TASK DIRECTIONS:
A word-for-word copy of the data, pictures excluded, is what this task asks for.

DATA:

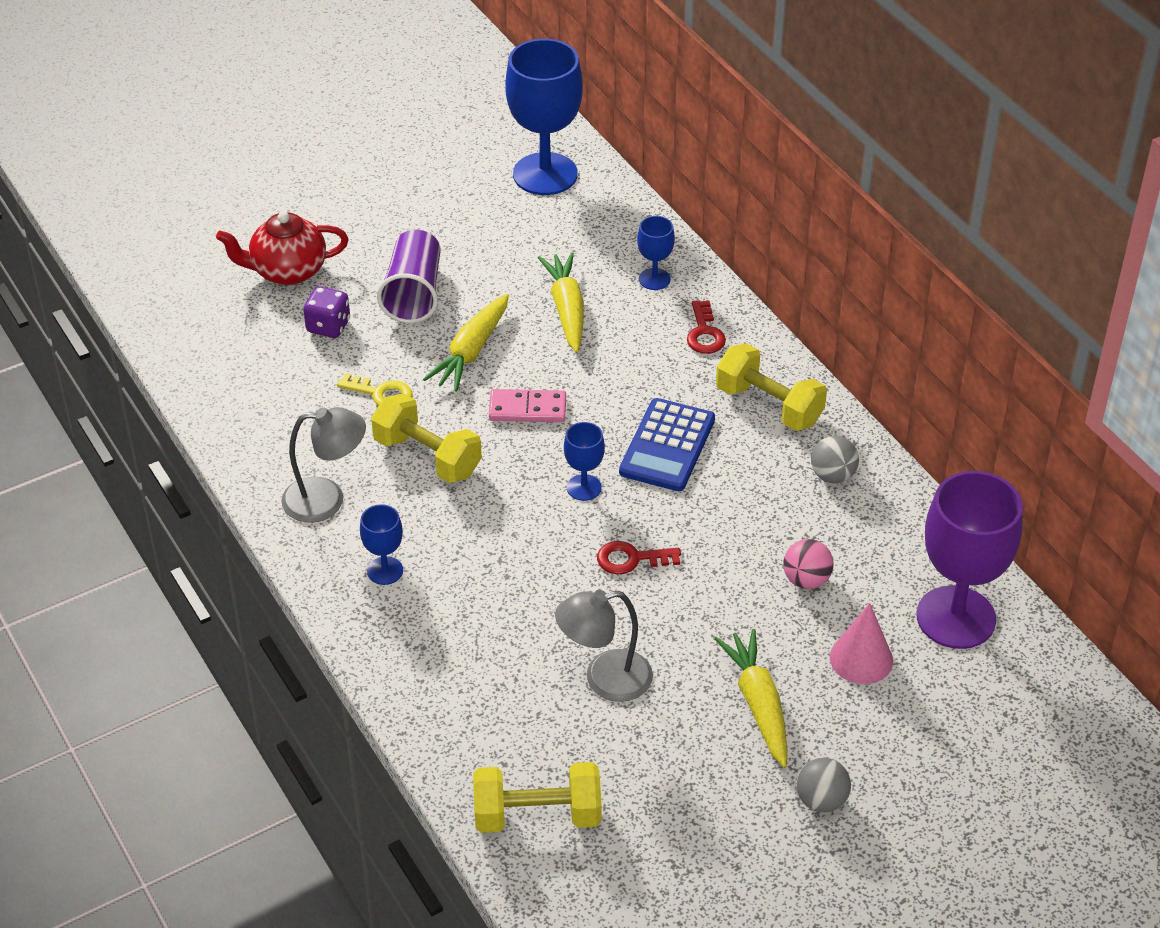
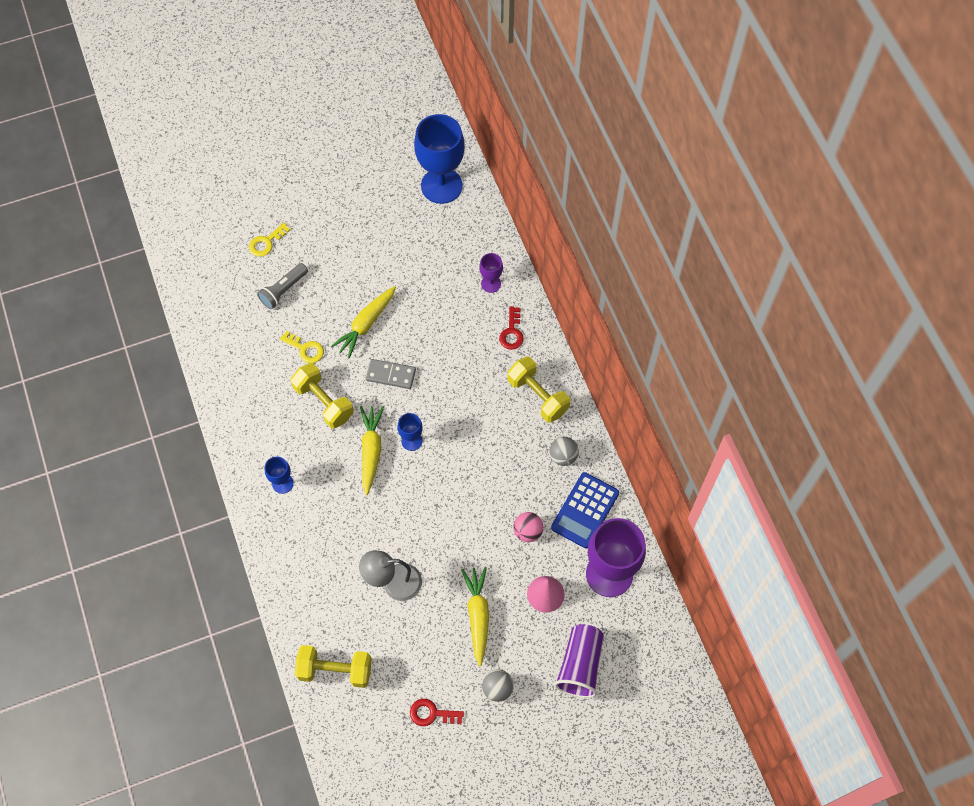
camera: 10 degrees right, 20 degrees up
(287, 271) = (266, 242): red teapot -> yellow key
(326, 499) = (258, 425): grey lamp -> none
(328, 326) = (283, 290): purple dice -> grey flashlight
(413, 293) = (340, 272): purple cup -> purple cup (580, 665)
(527, 409) = (391, 375): pink domino -> grey domino
(567, 309) = (431, 300): yellow carrot -> yellow carrot (371, 451)
(631, 559) = (428, 499): red key -> red key (431, 713)
(654, 279) = (491, 283): blue goblet -> purple goblet
(667, 446) = (469, 417): blue calculator -> blue calculator (585, 510)

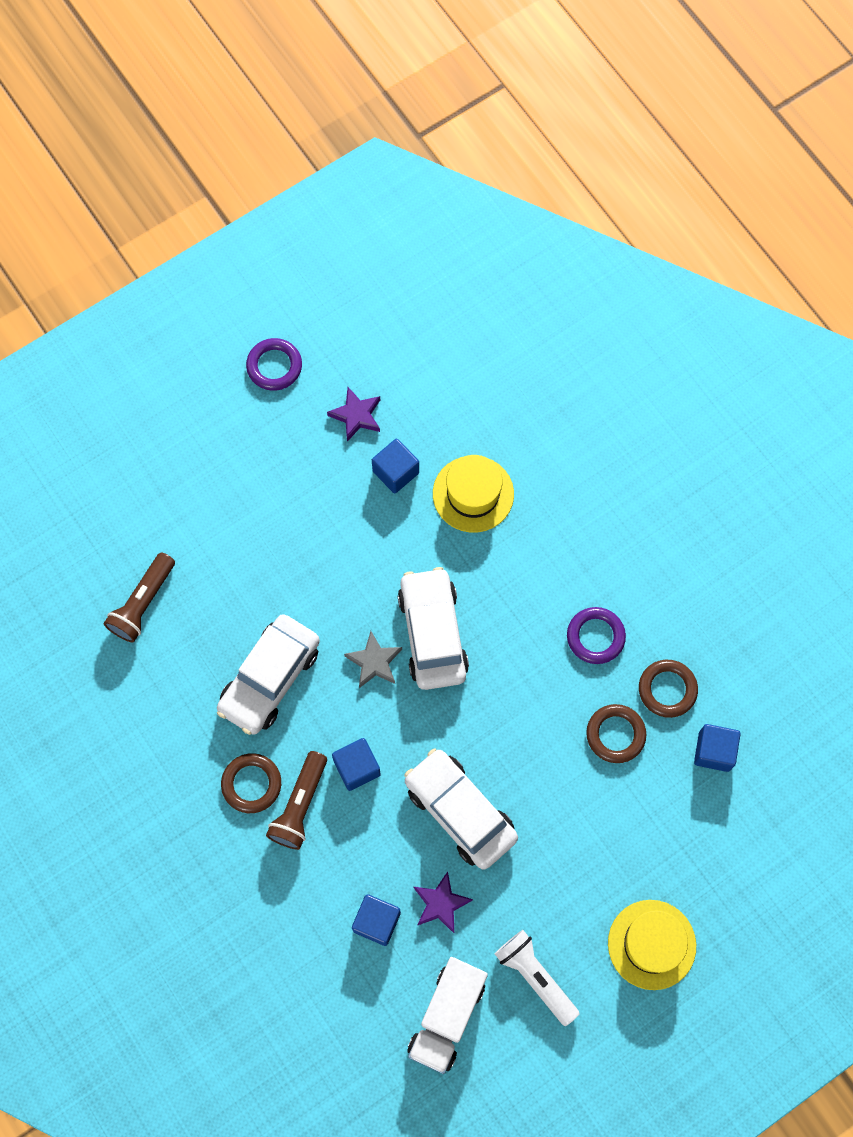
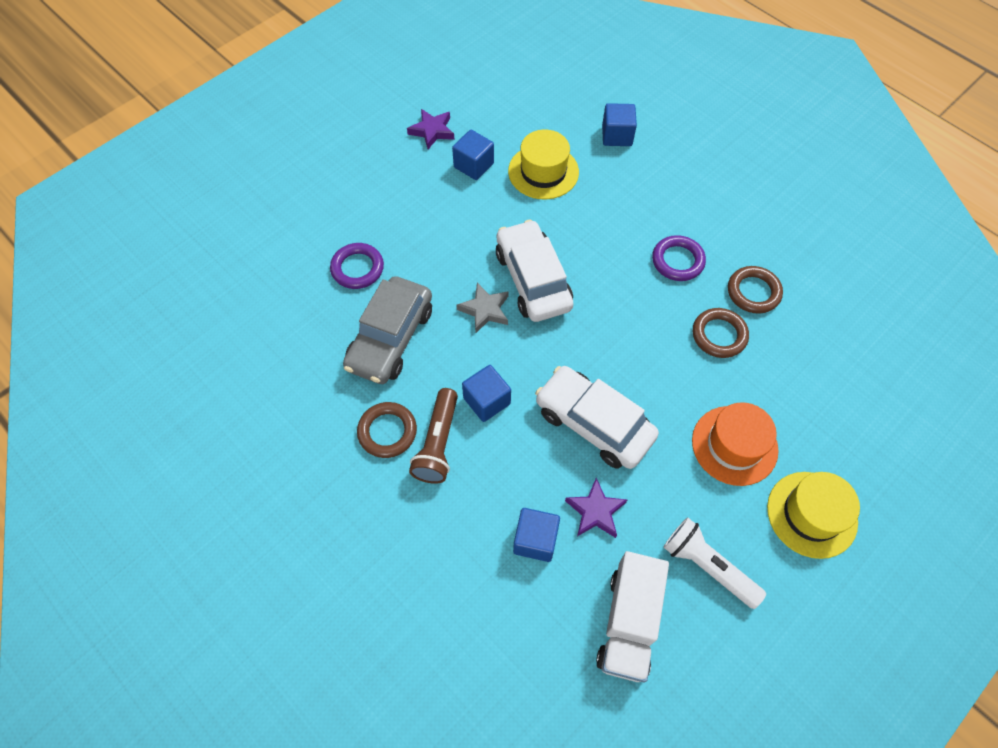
camera: 10 degrees left, 10 degrees down
(143, 603) = (263, 295): brown flashlight -> none
(270, 678) = (390, 338): white car -> grey car
(274, 366) = (357, 107): purple ring -> purple ring (357, 268)
(596, 860) = (734, 445): none -> orange hat
(714, 751) = (811, 335): blue cube -> blue cube (617, 135)

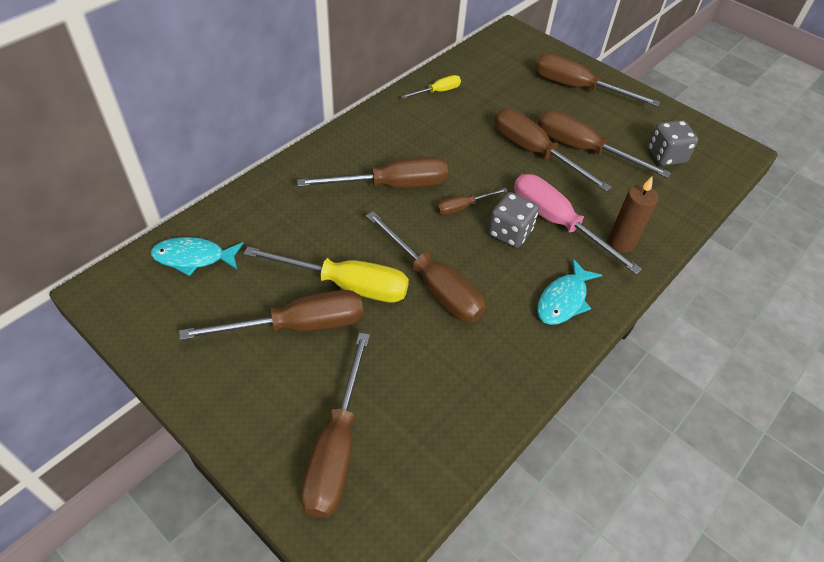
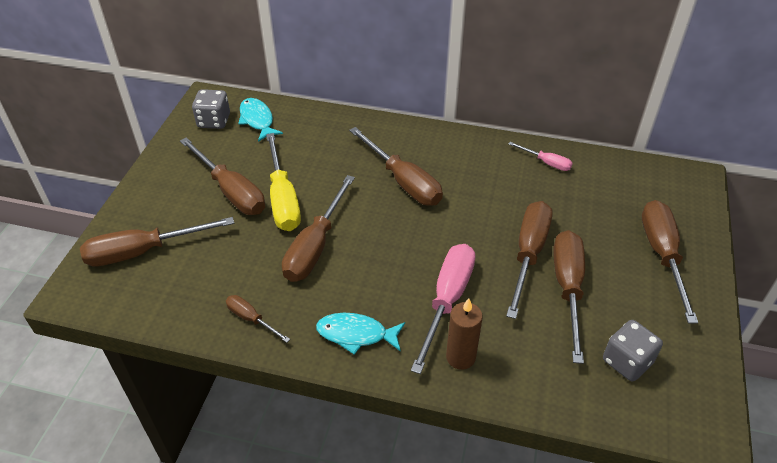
camera: 65 degrees right, 5 degrees down
(438, 91) = (546, 163): yellow screwdriver -> pink screwdriver
(463, 207) = (414, 231): brown screwdriver -> brown screwdriver (251, 319)
(509, 233) = (408, 272): grey dice -> grey dice (214, 121)

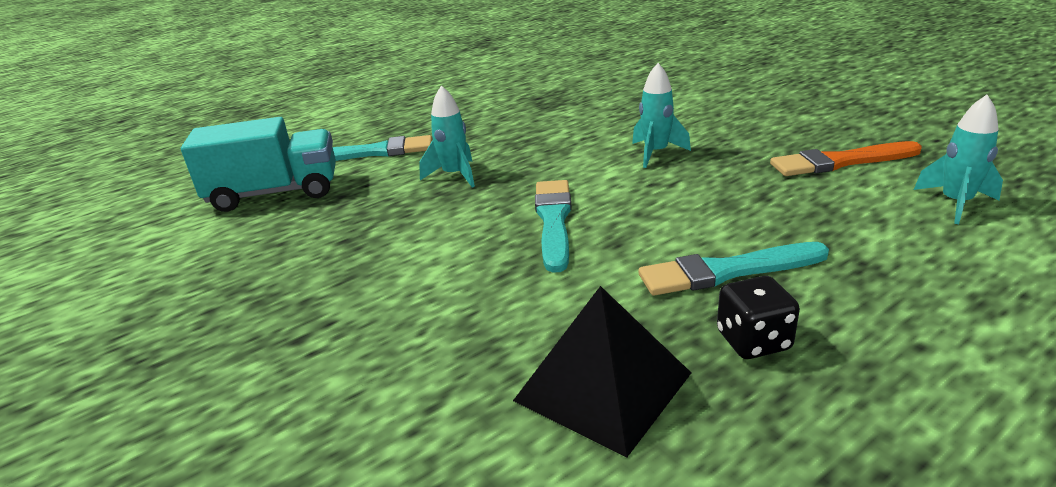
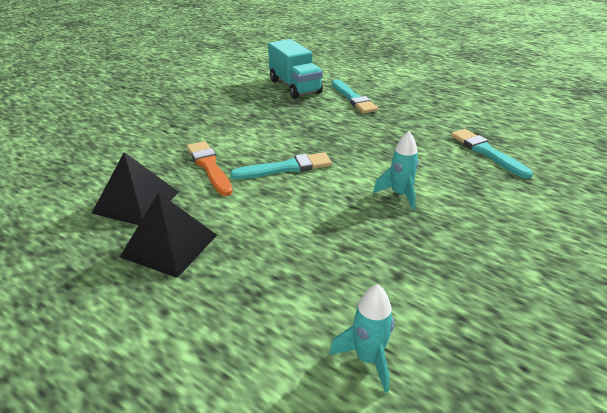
camera: 70 degrees right, 5 degrees up
(454, 175) = (333, 128): turquoise rocket -> none
(726, 271) = (238, 234): turquoise brush -> turquoise brush (486, 152)
(753, 341) = (169, 245): black dice -> black pyramid
(840, 162) = (428, 291): orange brush -> orange brush (209, 166)

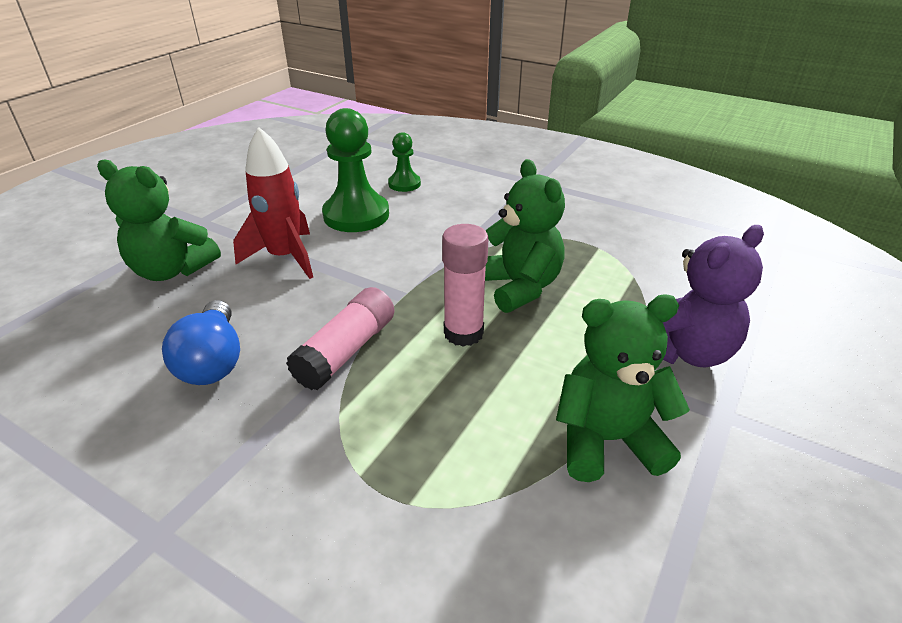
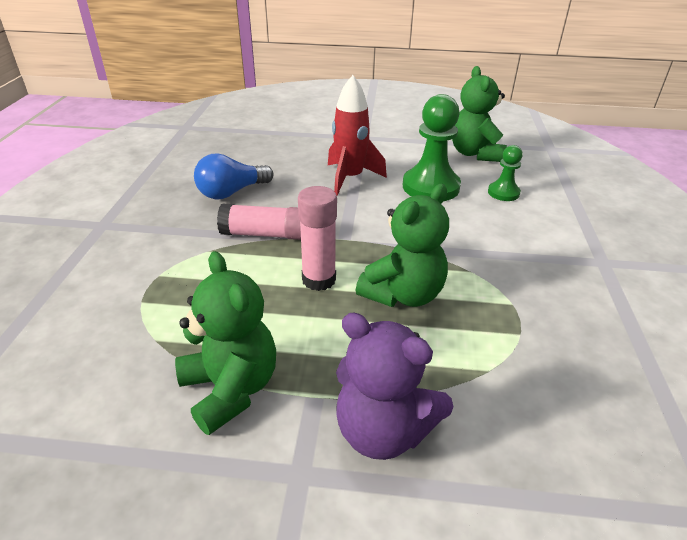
camera: 65 degrees right, 0 degrees up
(172, 270) = (305, 149): green teddy bear -> green teddy bear (475, 154)

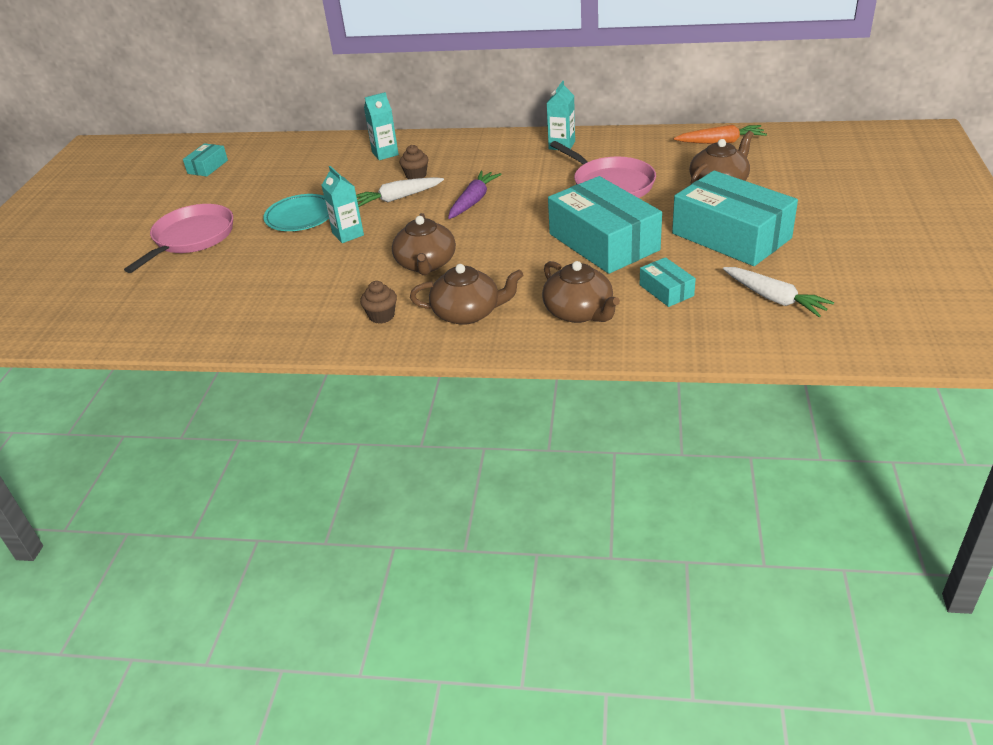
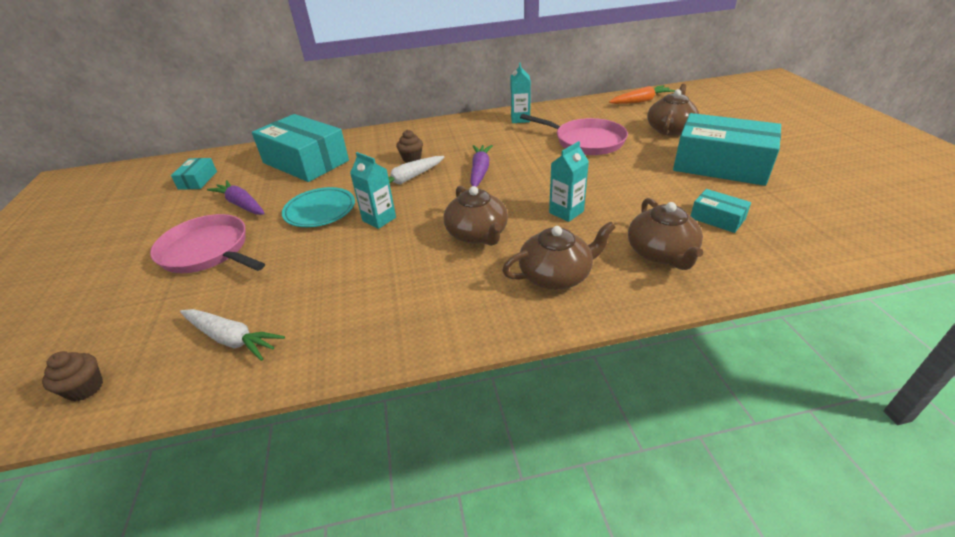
camera: 20 degrees left, 0 degrees up
(192, 238) = (208, 251): pink pan -> pink pan turned 60 degrees counterclockwise
(236, 198) = (241, 204): none -> purple carrot
(381, 316) = (469, 296): brown cupcake -> brown cupcake (85, 388)
(385, 153) = (371, 145): turquoise carton -> turquoise carton (566, 212)
(579, 312) = (661, 253): brown teapot -> brown teapot turned 45 degrees clockwise
(603, 242) = (623, 186): turquoise box -> turquoise box (306, 162)
(774, 299) = (811, 209): white carrot -> white carrot (232, 339)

ANSWER TO THIS PROBLEM:
camera: 10 degrees right, 20 degrees up
(287, 271) = (266, 242): red teapot -> yellow key
(326, 499) = (258, 425): grey lamp -> none
(328, 326) = (283, 290): purple dice -> grey flashlight
(413, 293) = (340, 272): purple cup -> purple cup (580, 665)
(527, 409) = (391, 375): pink domino -> grey domino
(567, 309) = (431, 300): yellow carrot -> yellow carrot (371, 451)
(631, 559) = (428, 499): red key -> red key (431, 713)
(654, 279) = (491, 283): blue goblet -> purple goblet
(667, 446) = (469, 417): blue calculator -> blue calculator (585, 510)

camera: 10 degrees left, 10 degrees down
(143, 603) = (263, 295): brown flashlight -> none
(270, 678) = (390, 338): white car -> grey car
(274, 366) = (357, 107): purple ring -> purple ring (357, 268)
(596, 860) = (734, 445): none -> orange hat
(714, 751) = (811, 335): blue cube -> blue cube (617, 135)

camera: 65 degrees right, 5 degrees down
(438, 91) = (546, 163): yellow screwdriver -> pink screwdriver
(463, 207) = (414, 231): brown screwdriver -> brown screwdriver (251, 319)
(509, 233) = (408, 272): grey dice -> grey dice (214, 121)

camera: 70 degrees right, 5 degrees up
(454, 175) = (333, 128): turquoise rocket -> none
(726, 271) = (238, 234): turquoise brush -> turquoise brush (486, 152)
(753, 341) = (169, 245): black dice -> black pyramid
(840, 162) = (428, 291): orange brush -> orange brush (209, 166)

camera: 65 degrees right, 0 degrees up
(172, 270) = (305, 149): green teddy bear -> green teddy bear (475, 154)

camera: 20 degrees left, 0 degrees up
(192, 238) = (208, 251): pink pan -> pink pan turned 60 degrees counterclockwise
(236, 198) = (241, 204): none -> purple carrot
(381, 316) = (469, 296): brown cupcake -> brown cupcake (85, 388)
(385, 153) = (371, 145): turquoise carton -> turquoise carton (566, 212)
(579, 312) = (661, 253): brown teapot -> brown teapot turned 45 degrees clockwise
(603, 242) = (623, 186): turquoise box -> turquoise box (306, 162)
(774, 299) = (811, 209): white carrot -> white carrot (232, 339)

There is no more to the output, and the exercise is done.